Data records:
################
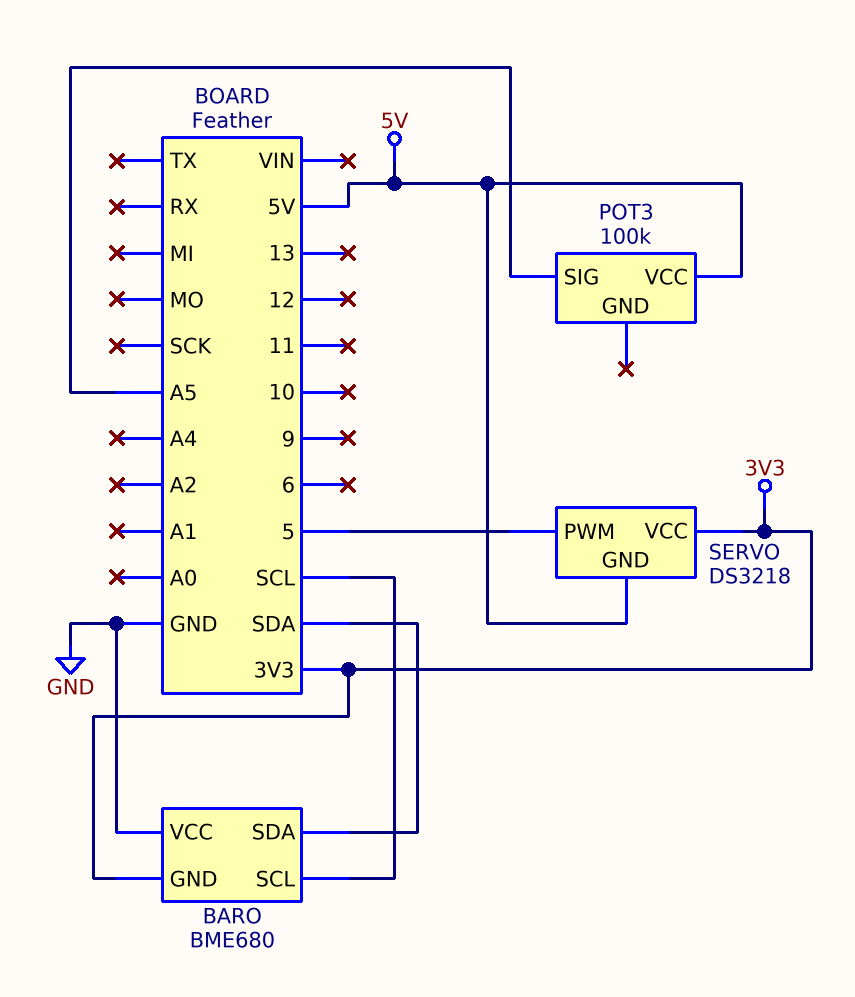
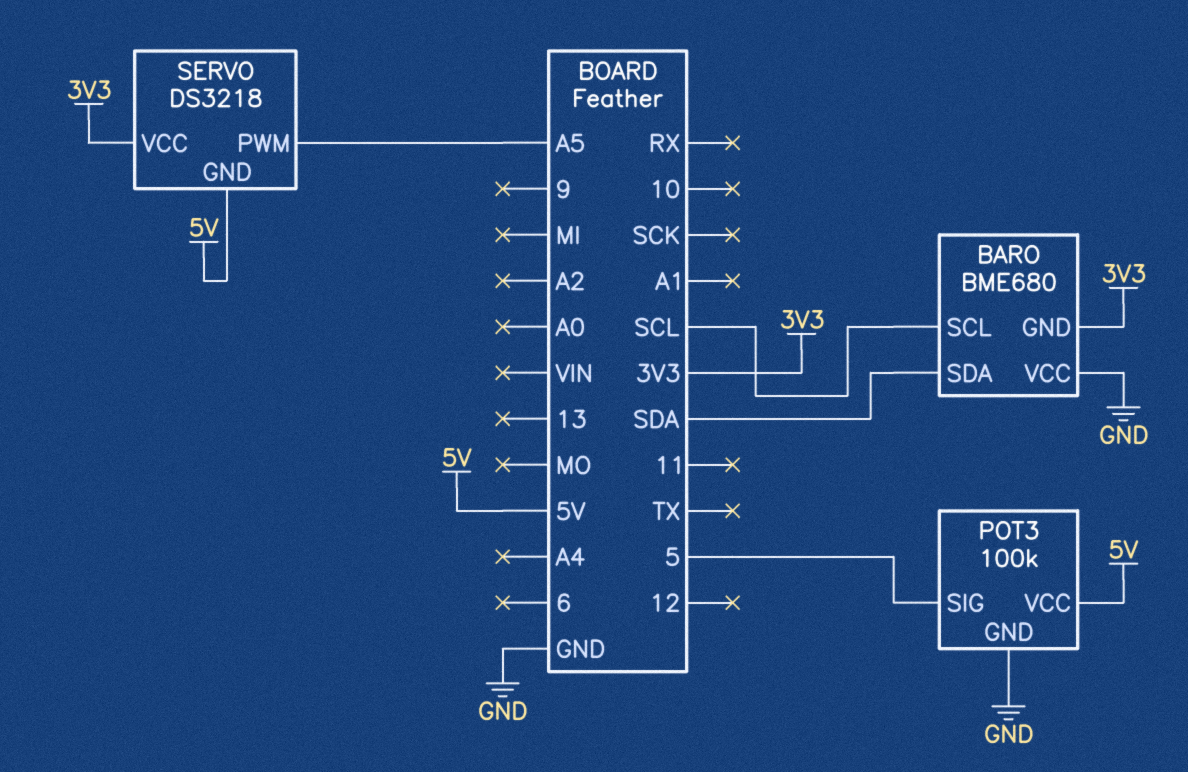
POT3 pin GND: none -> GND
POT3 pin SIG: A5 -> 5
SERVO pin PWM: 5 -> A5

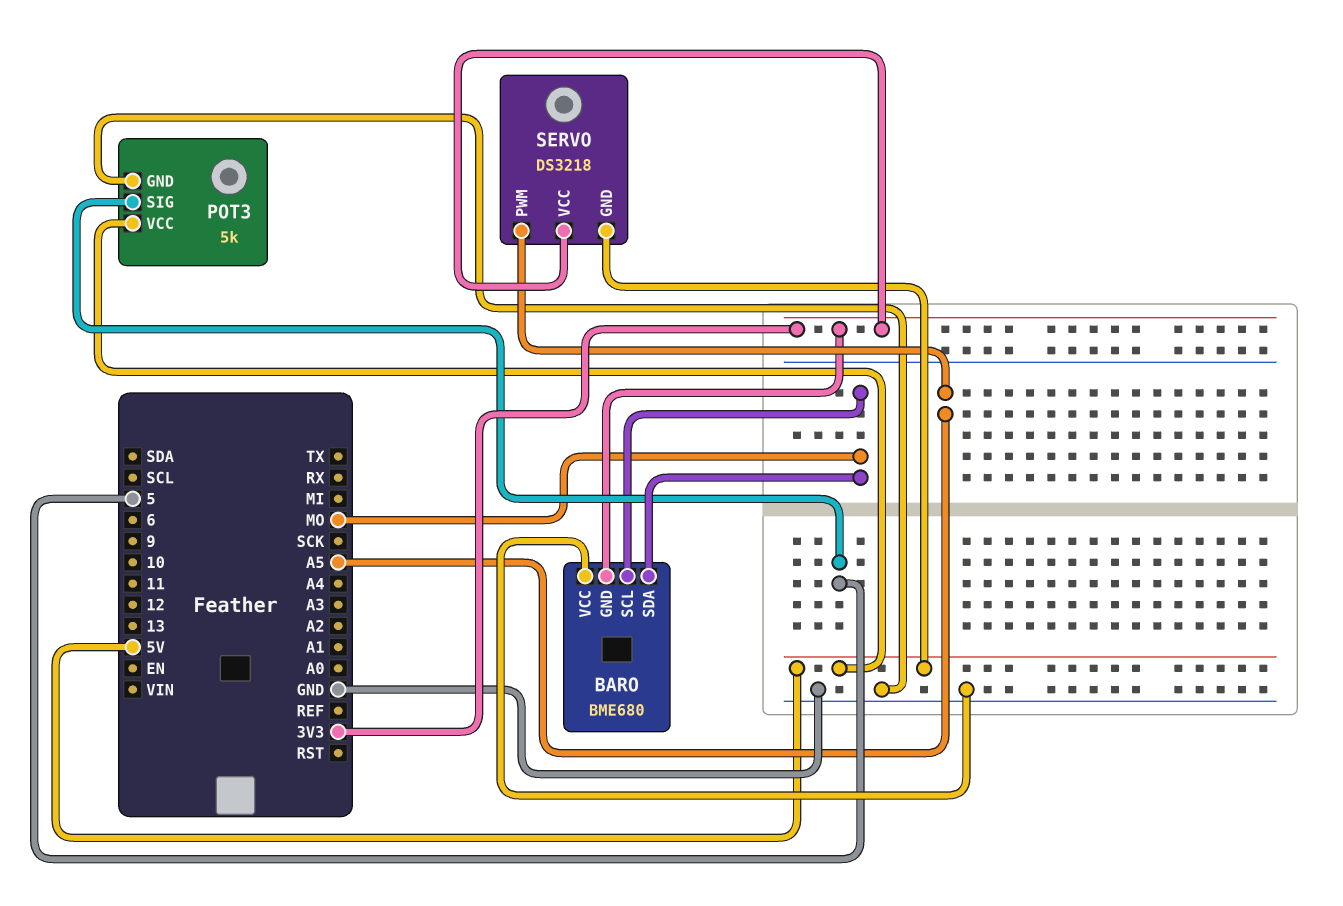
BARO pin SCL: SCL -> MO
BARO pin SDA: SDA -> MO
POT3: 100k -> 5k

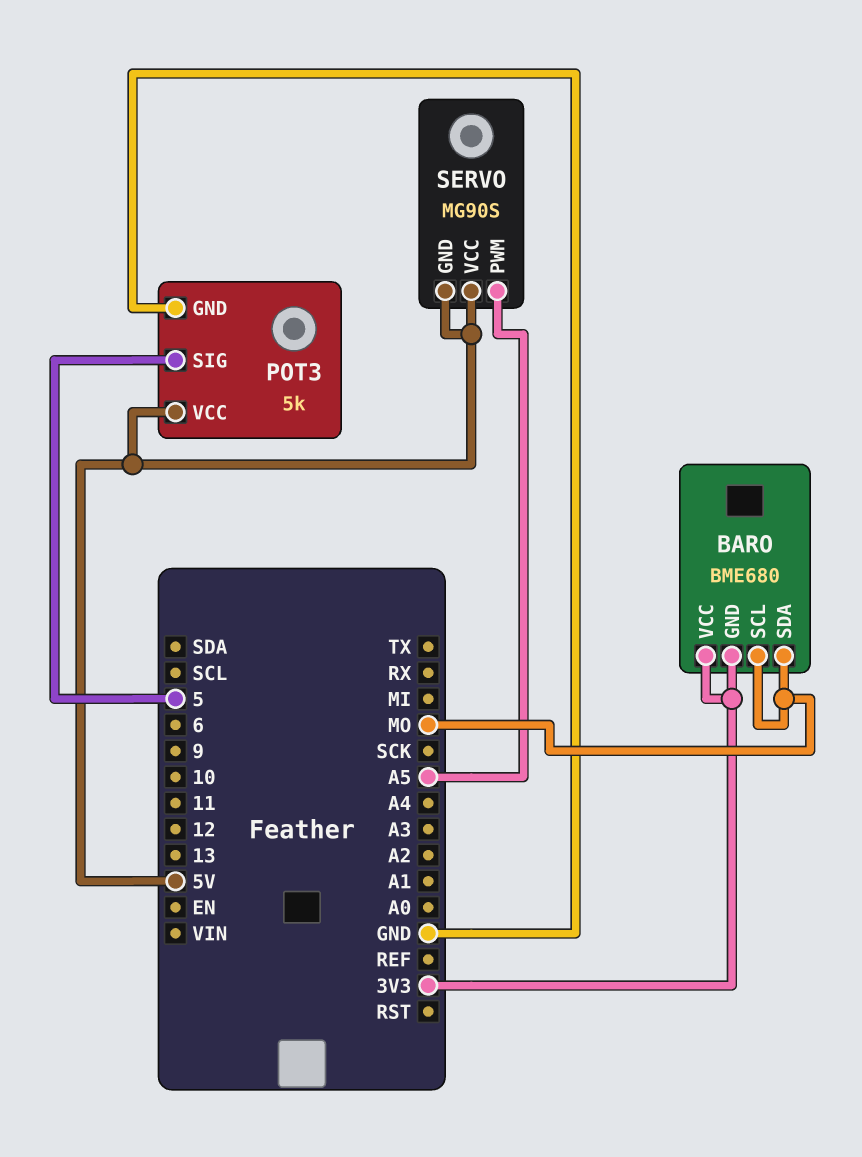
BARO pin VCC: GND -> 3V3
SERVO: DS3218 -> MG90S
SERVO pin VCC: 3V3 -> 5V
################
Exercise objective: When printing the entries, leave out the images and keep everything else exact.

Task result:
POT3 pin GND: none -> GND
POT3 pin SIG: A5 -> 5
SERVO pin PWM: 5 -> A5

BARO pin SCL: SCL -> MO
BARO pin SDA: SDA -> MO
POT3: 100k -> 5k

BARO pin VCC: GND -> 3V3
SERVO: DS3218 -> MG90S
SERVO pin VCC: 3V3 -> 5V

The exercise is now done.